WHAT TO DO
Within the data below, determine how many lines contain "teddy" and supply only that figure.

DATA EXTRACT
*** Begin section ***
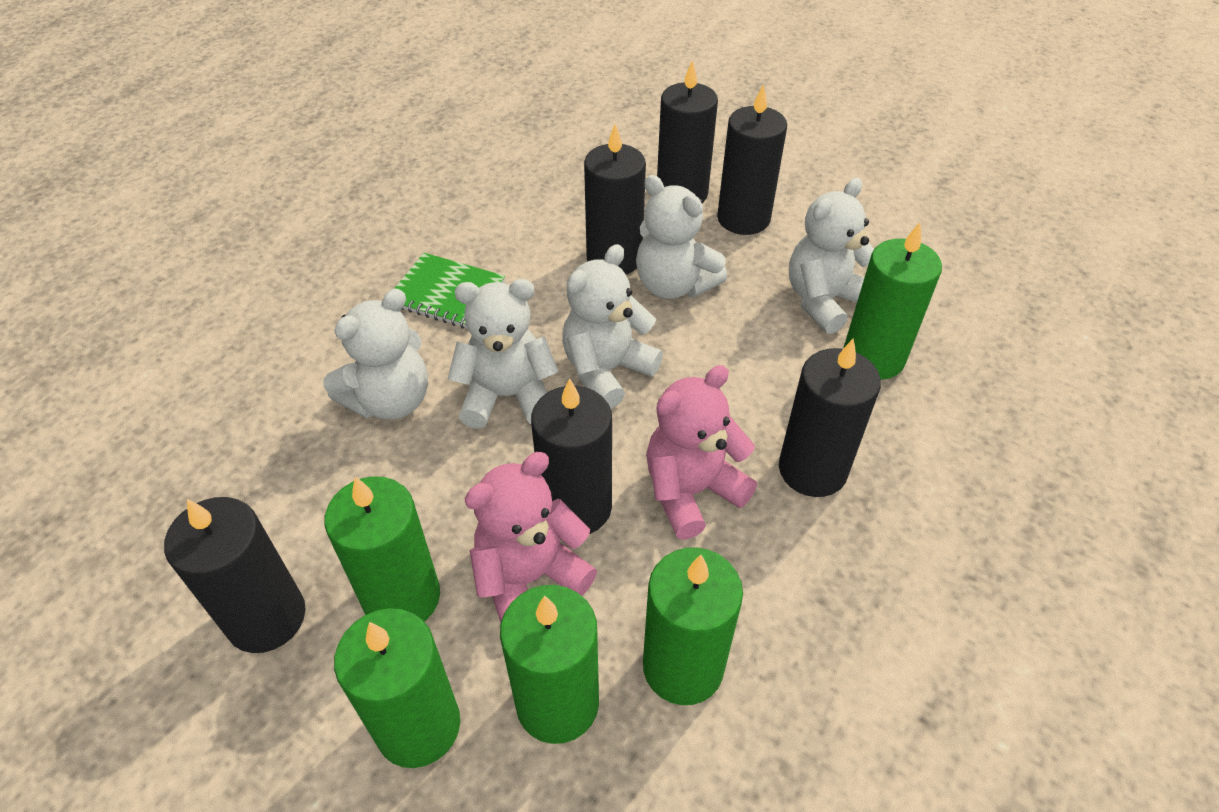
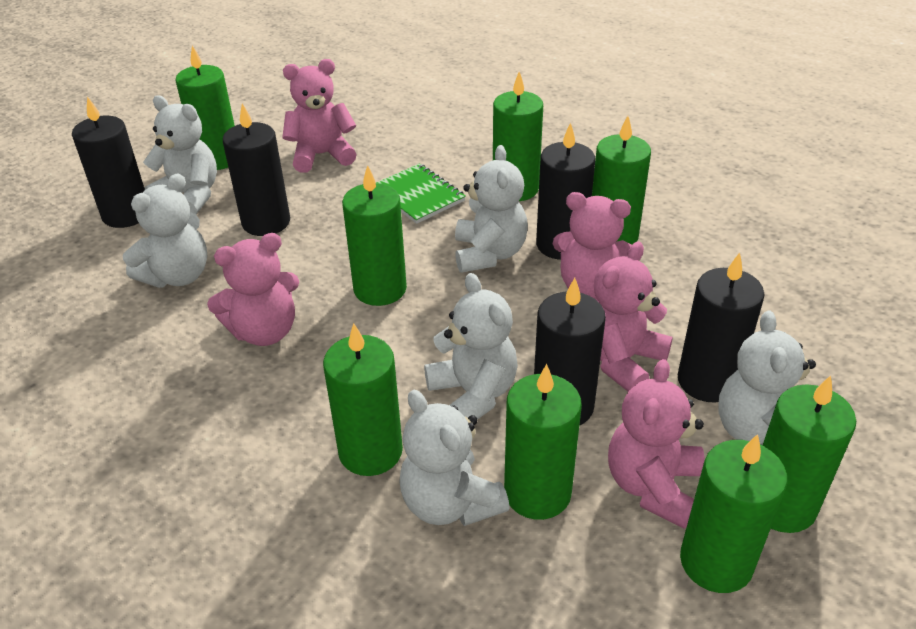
black candle: 6 -> 5
green candle: 5 -> 8
pink teddy bear: 2 -> 5
white teddy bear: 5 -> 6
*** End section ***
YOUR SOLUTION
2